=== Entries supplied ===

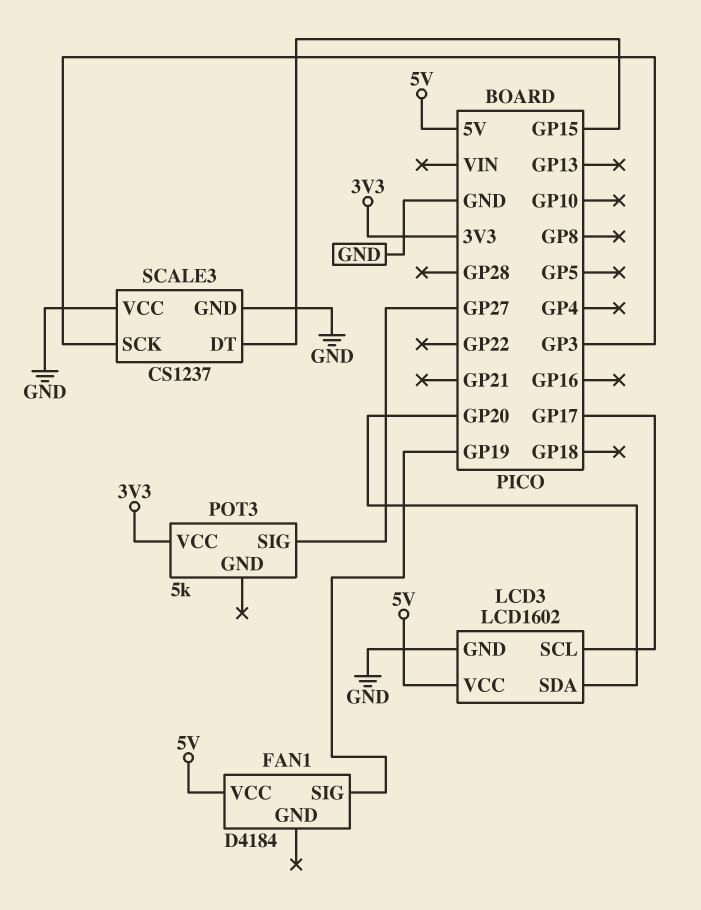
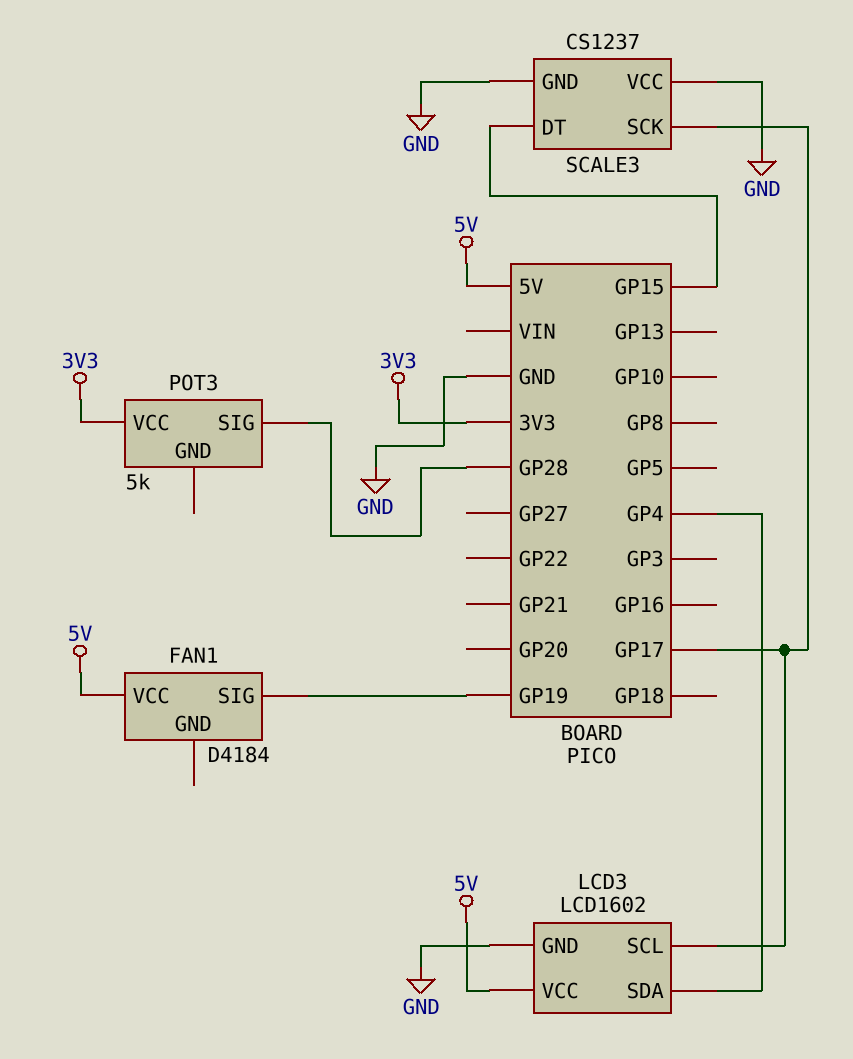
LCD3 pin SDA: GP20 -> GP4
POT3 pin SIG: GP27 -> GP28
SCALE3 pin SCK: GP3 -> GP17

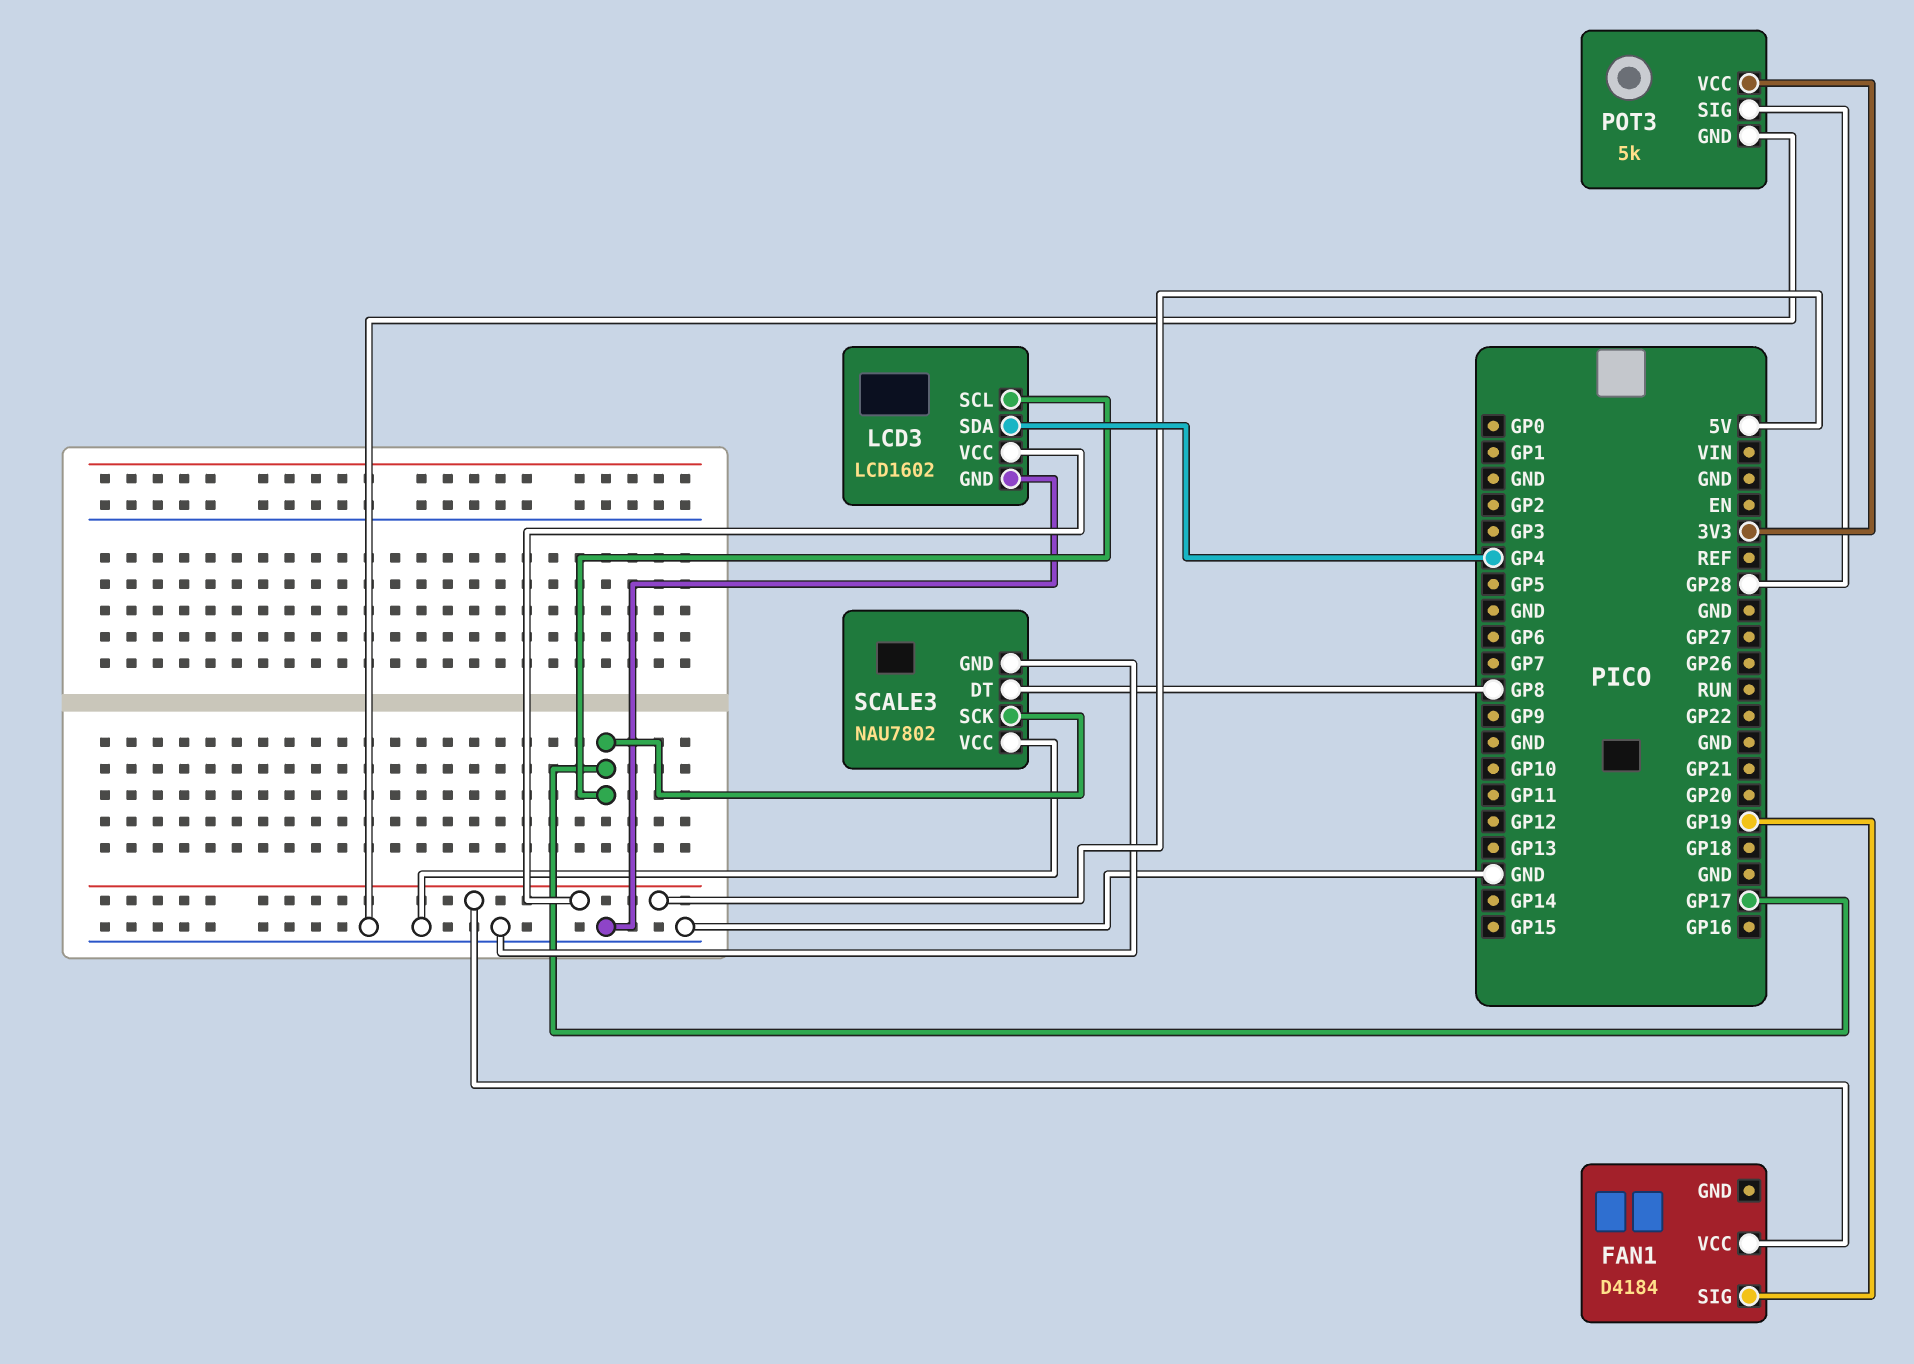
POT3 pin GND: none -> GND
SCALE3: CS1237 -> NAU7802
SCALE3 pin DT: GP15 -> GP8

=== Exercise details ===
Repeat the data in full, exactly as it stands, but drop every picture.

=== Answer space ===
LCD3 pin SDA: GP20 -> GP4
POT3 pin SIG: GP27 -> GP28
SCALE3 pin SCK: GP3 -> GP17

POT3 pin GND: none -> GND
SCALE3: CS1237 -> NAU7802
SCALE3 pin DT: GP15 -> GP8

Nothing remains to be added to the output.